DIRECTIONS: When you copy the listing, skip the images and return each line verbatim.

Start of PROVIDED INFORMATION

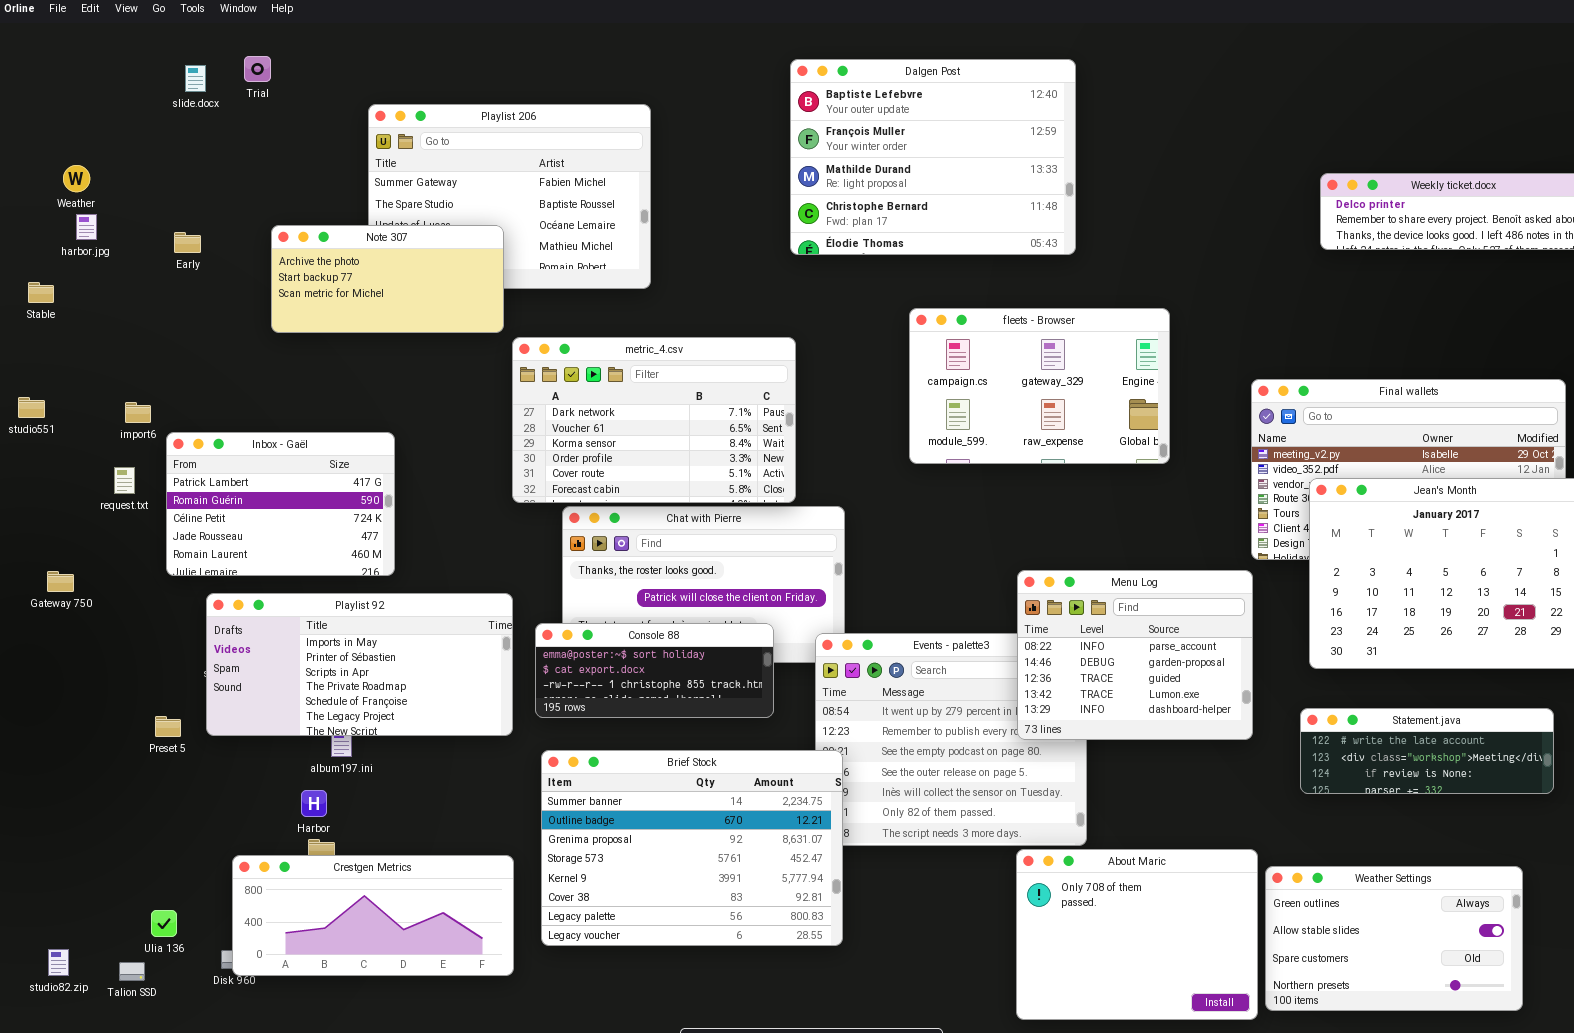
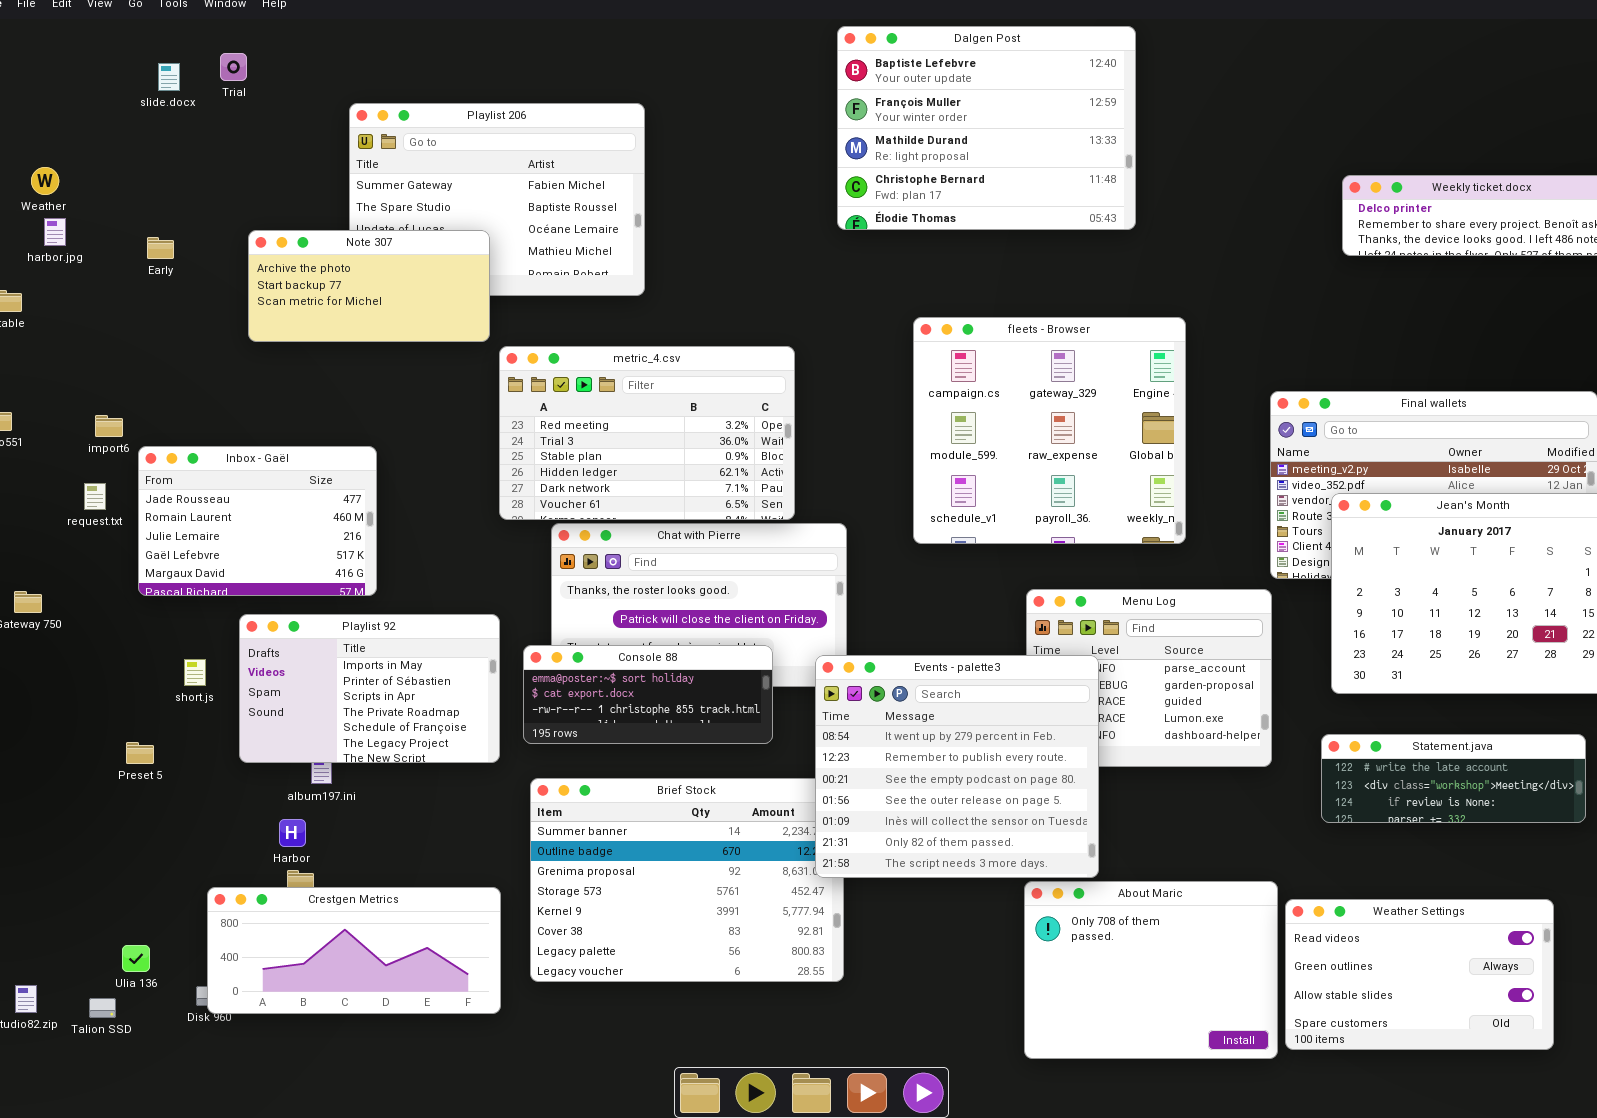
Dalgen Post: [790,59,1076,255] -> [837,26,1136,230], moved
fleets - Browser: [909,308,1170,464] -> [913,317,1186,544], resized
metric_4.csv: [512,337,796,503] -> [499,346,795,520], scrolled up 4 rows
Inbox - Gaël: [166,432,395,576] -> [138,446,377,596], scrolled down 3 rows
Playlist 92: [206,593,513,736] -> [239,614,500,763], resized
Events - palette3: [815,633,1087,846] -> [815,655,1099,878], raised
Weather Settings: [1265,866,1523,1011] -> [1285,899,1554,1050], scrolled up 1 row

End of PROVIDED INFORMATION

OUTPUT OF THE EXERCISE:
Dalgen Post: [790,59,1076,255] -> [837,26,1136,230], moved
fleets - Browser: [909,308,1170,464] -> [913,317,1186,544], resized
metric_4.csv: [512,337,796,503] -> [499,346,795,520], scrolled up 4 rows
Inbox - Gaël: [166,432,395,576] -> [138,446,377,596], scrolled down 3 rows
Playlist 92: [206,593,513,736] -> [239,614,500,763], resized
Events - palette3: [815,633,1087,846] -> [815,655,1099,878], raised
Weather Settings: [1265,866,1523,1011] -> [1285,899,1554,1050], scrolled up 1 row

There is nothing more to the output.